What is expected: Restate word for word the entries below, starting with the line with "JP1 pin 1: GND -> DC_IN" and continuing through the line with "D7: LED red". Include both of those lines and no others.

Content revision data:
Start of Block
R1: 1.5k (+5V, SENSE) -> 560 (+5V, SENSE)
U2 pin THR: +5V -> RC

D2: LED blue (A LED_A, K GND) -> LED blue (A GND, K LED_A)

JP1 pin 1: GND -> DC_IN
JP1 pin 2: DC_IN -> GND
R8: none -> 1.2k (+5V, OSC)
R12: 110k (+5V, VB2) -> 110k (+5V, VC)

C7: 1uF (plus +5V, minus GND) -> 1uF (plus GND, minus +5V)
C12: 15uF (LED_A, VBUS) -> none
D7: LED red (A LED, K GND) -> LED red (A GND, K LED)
End of Block
Start of Block
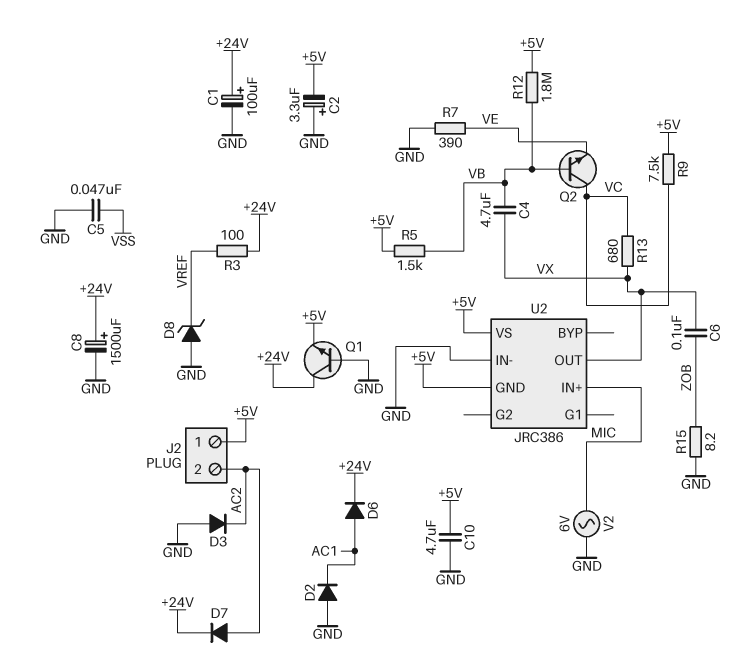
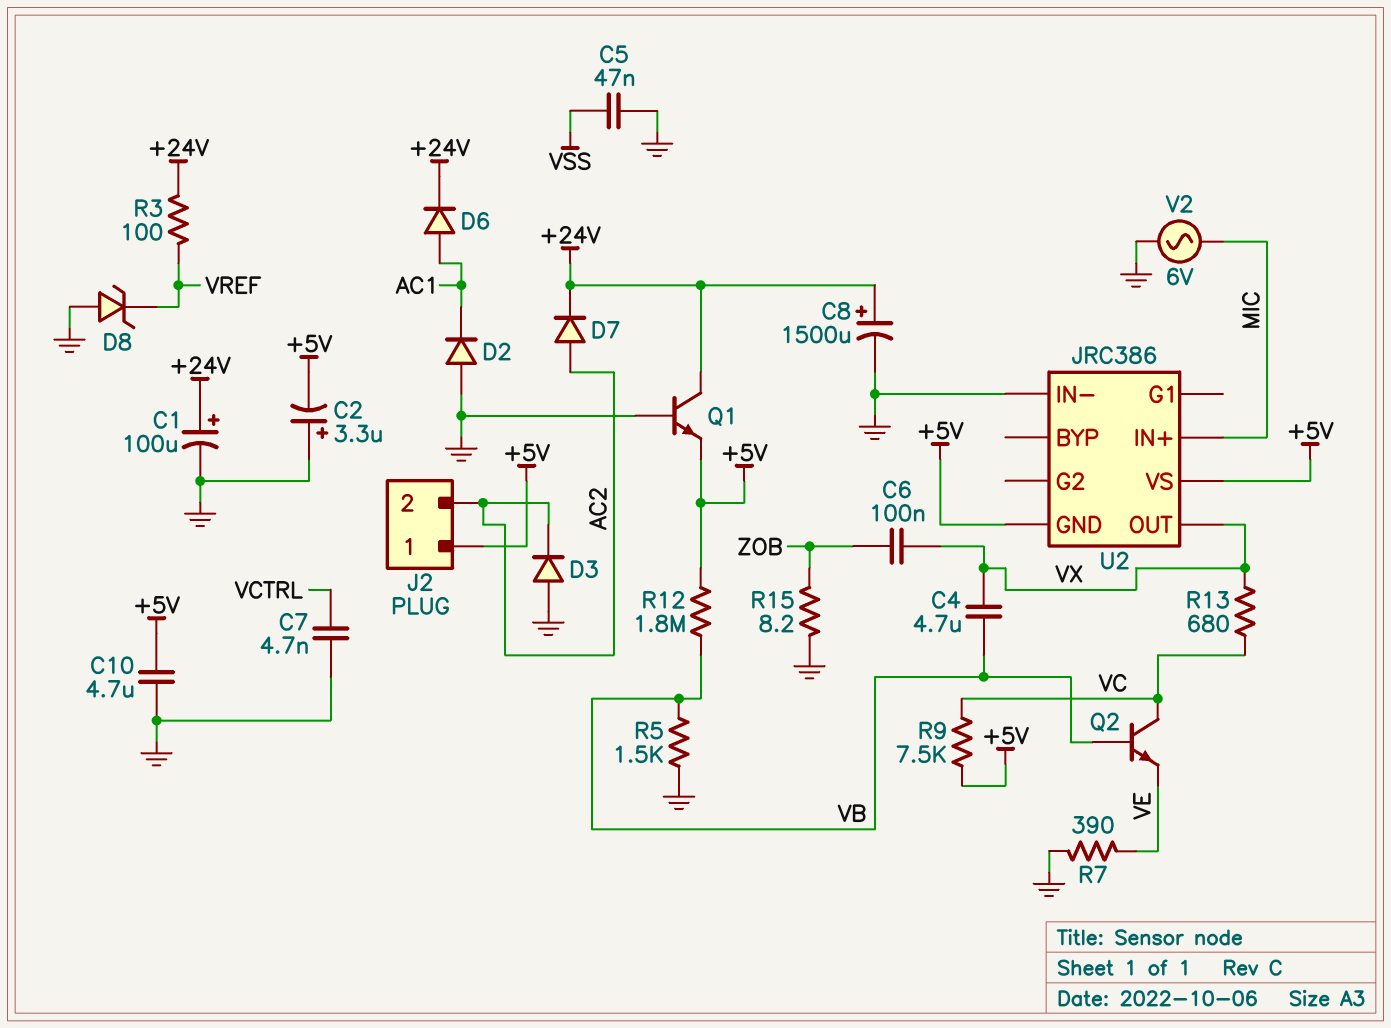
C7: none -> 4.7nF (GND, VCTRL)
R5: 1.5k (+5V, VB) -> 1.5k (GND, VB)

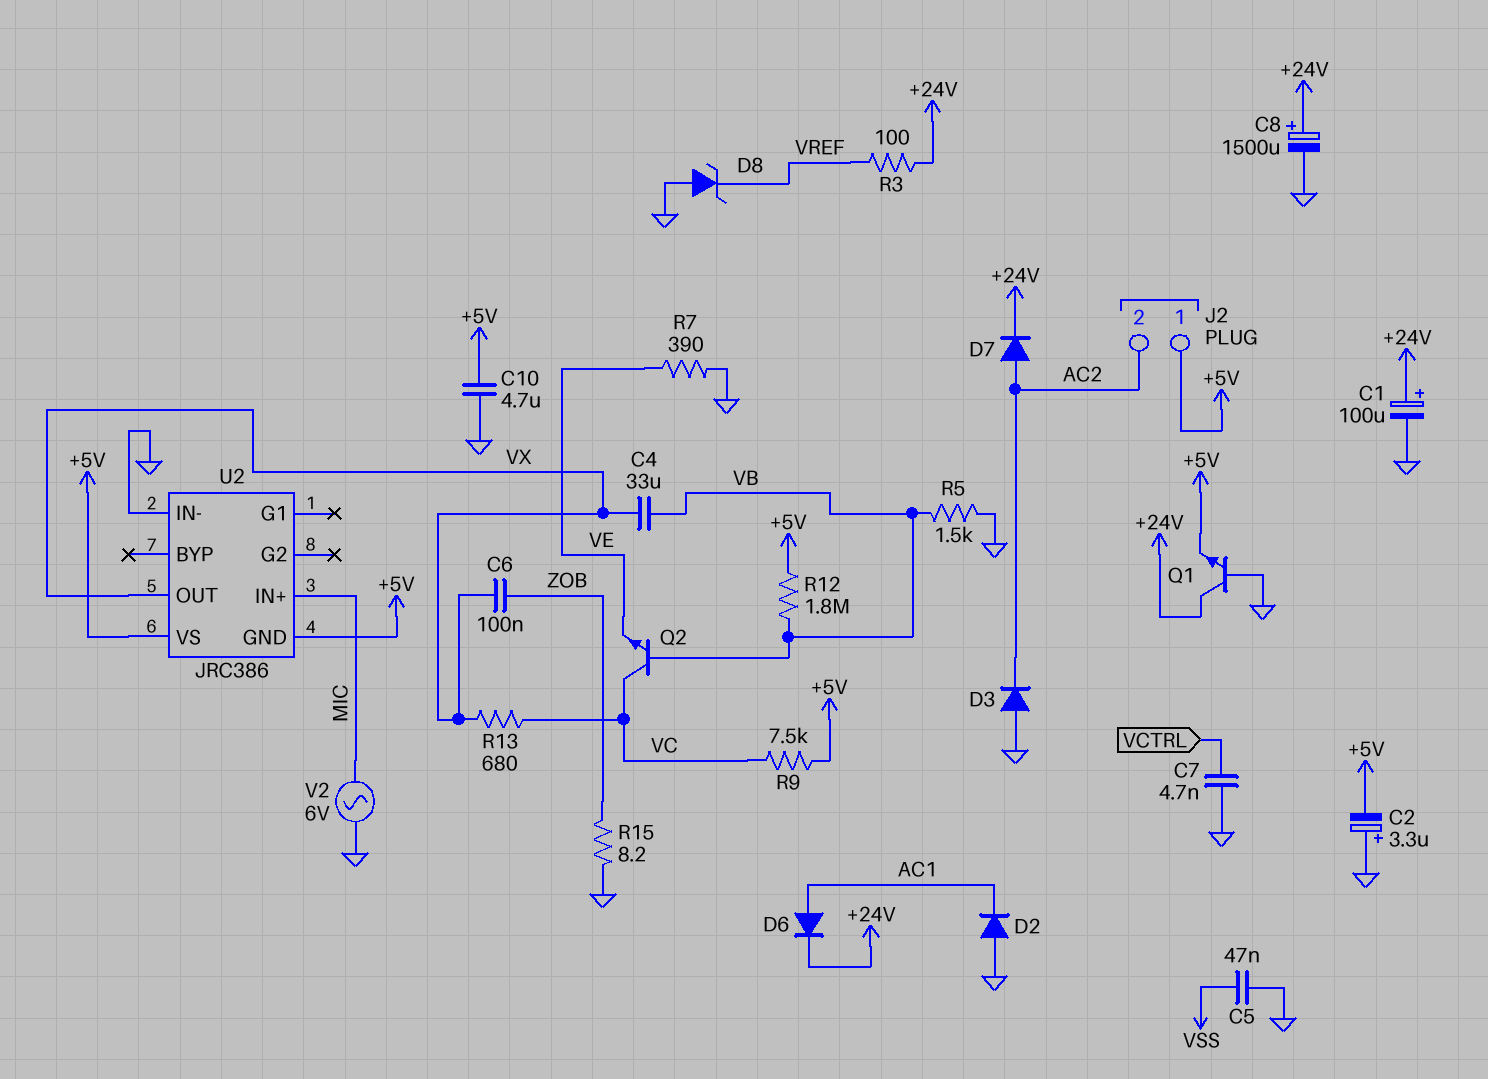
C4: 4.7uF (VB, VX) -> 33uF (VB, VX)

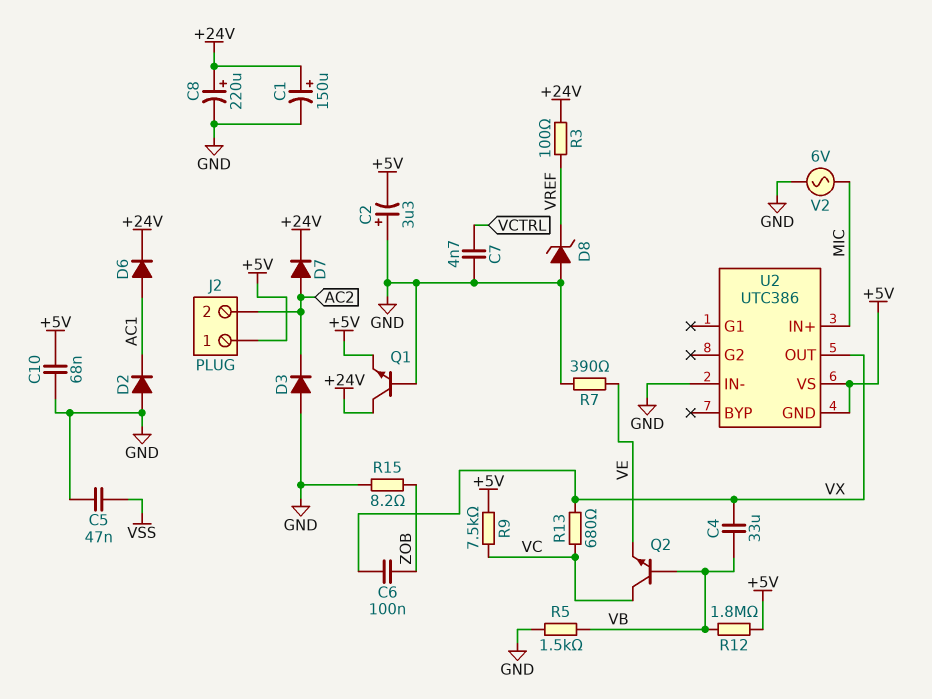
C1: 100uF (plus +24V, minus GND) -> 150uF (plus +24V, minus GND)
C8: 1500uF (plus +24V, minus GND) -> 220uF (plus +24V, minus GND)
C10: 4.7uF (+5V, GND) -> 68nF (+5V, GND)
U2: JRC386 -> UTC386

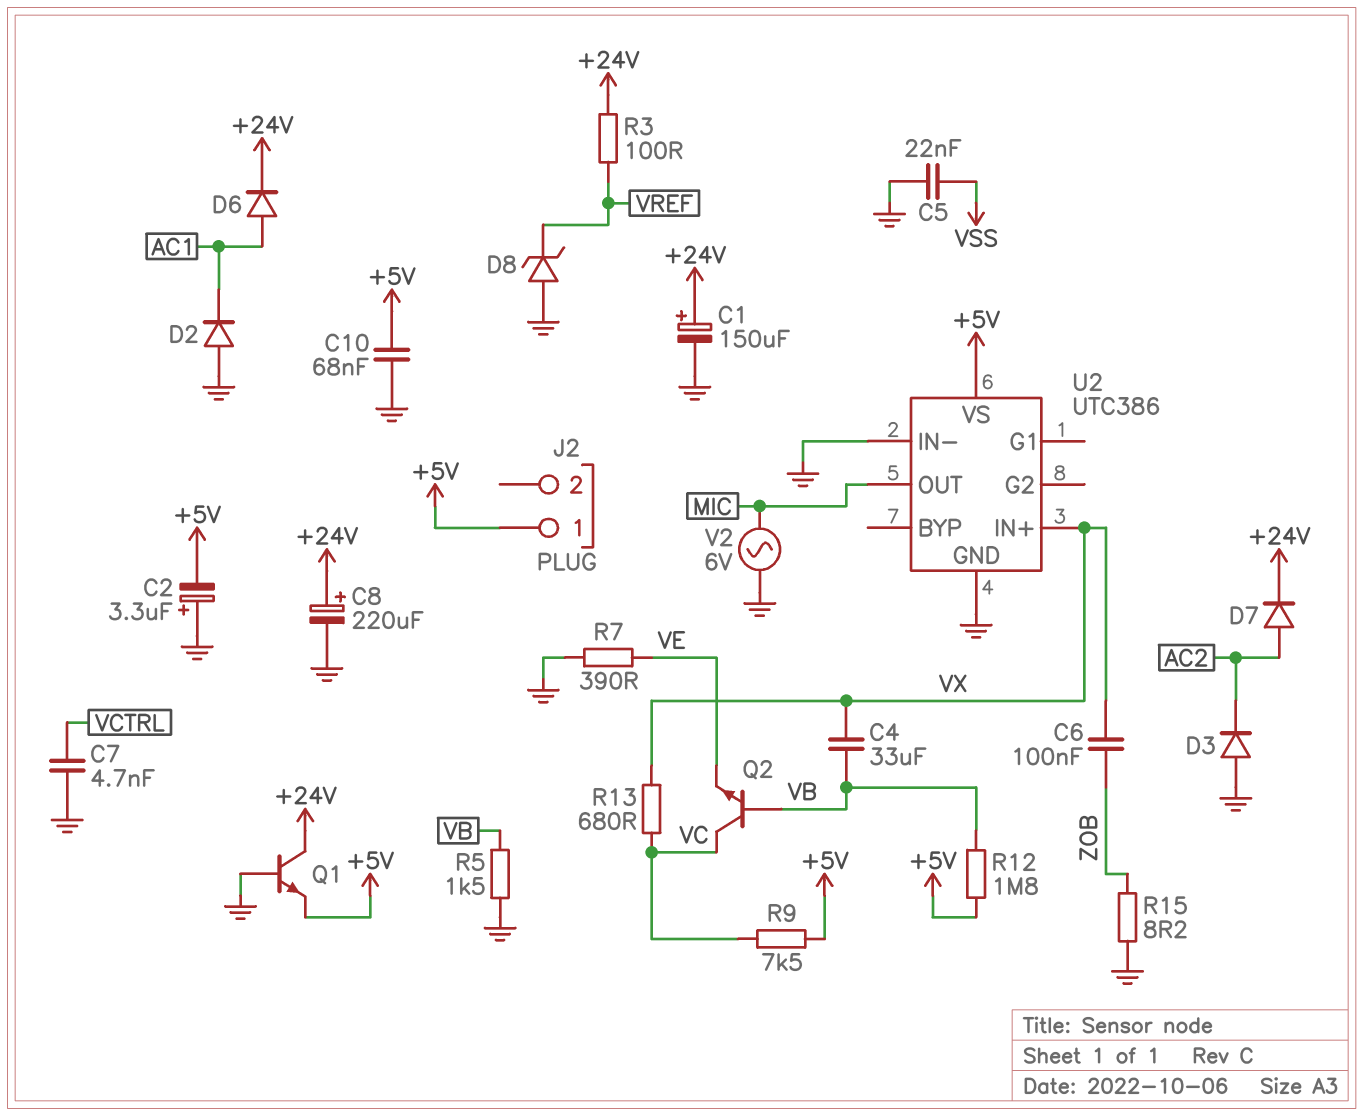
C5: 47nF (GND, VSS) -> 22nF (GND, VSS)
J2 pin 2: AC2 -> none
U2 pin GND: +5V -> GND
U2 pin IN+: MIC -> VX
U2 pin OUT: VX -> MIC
End of Block
Exercise result:
JP1 pin 1: GND -> DC_IN
JP1 pin 2: DC_IN -> GND
R8: none -> 1.2k (+5V, OSC)
R12: 110k (+5V, VB2) -> 110k (+5V, VC)

C7: 1uF (plus +5V, minus GND) -> 1uF (plus GND, minus +5V)
C12: 15uF (LED_A, VBUS) -> none
D7: LED red (A LED, K GND) -> LED red (A GND, K LED)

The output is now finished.